What the task requires
Return exactly the lines that run from the one containing "black slope J1:L3" to the end of the entries, with both ends included.

--- START ---

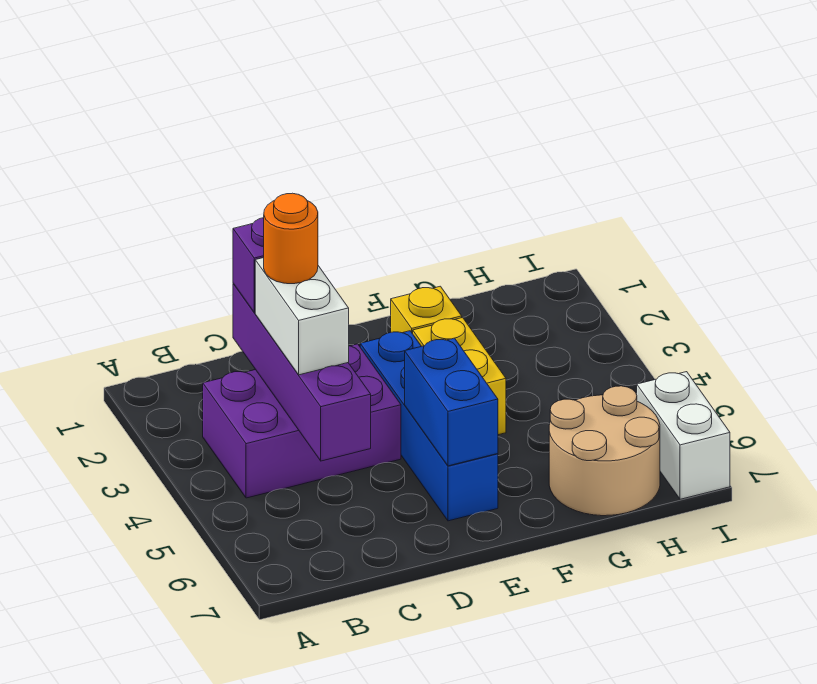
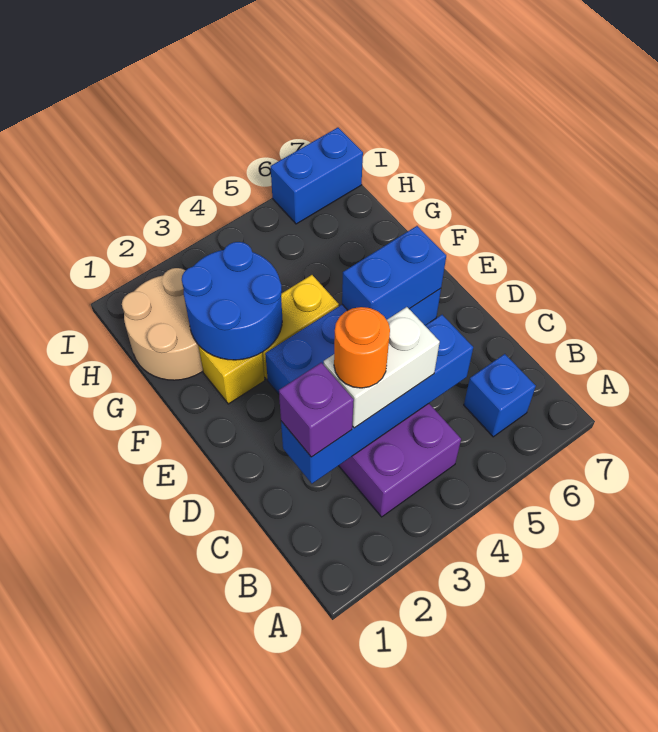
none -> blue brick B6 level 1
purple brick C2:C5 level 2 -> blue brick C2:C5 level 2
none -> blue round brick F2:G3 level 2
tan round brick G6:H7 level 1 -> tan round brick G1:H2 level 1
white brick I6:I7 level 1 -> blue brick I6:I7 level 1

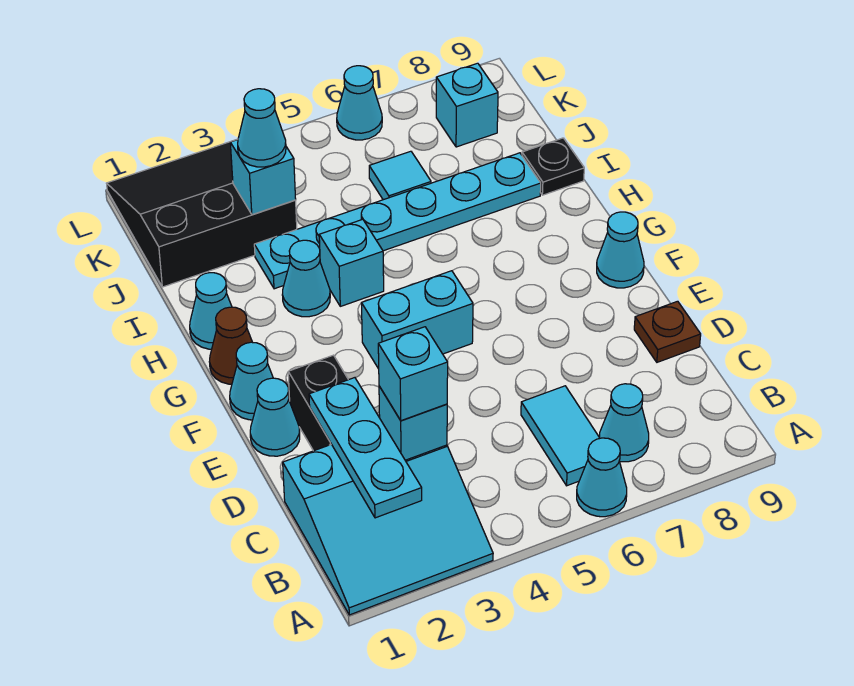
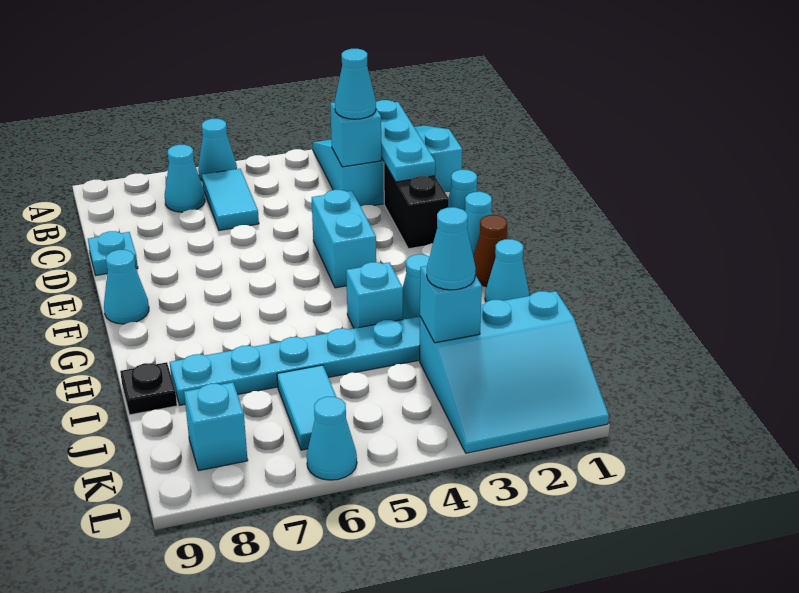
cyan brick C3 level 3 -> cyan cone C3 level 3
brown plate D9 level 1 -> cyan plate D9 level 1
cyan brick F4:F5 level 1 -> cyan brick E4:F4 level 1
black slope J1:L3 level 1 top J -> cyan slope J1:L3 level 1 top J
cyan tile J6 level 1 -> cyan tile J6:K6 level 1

--- END ---

Task response
black slope J1:L3 level 1 top J -> cyan slope J1:L3 level 1 top J
cyan tile J6 level 1 -> cyan tile J6:K6 level 1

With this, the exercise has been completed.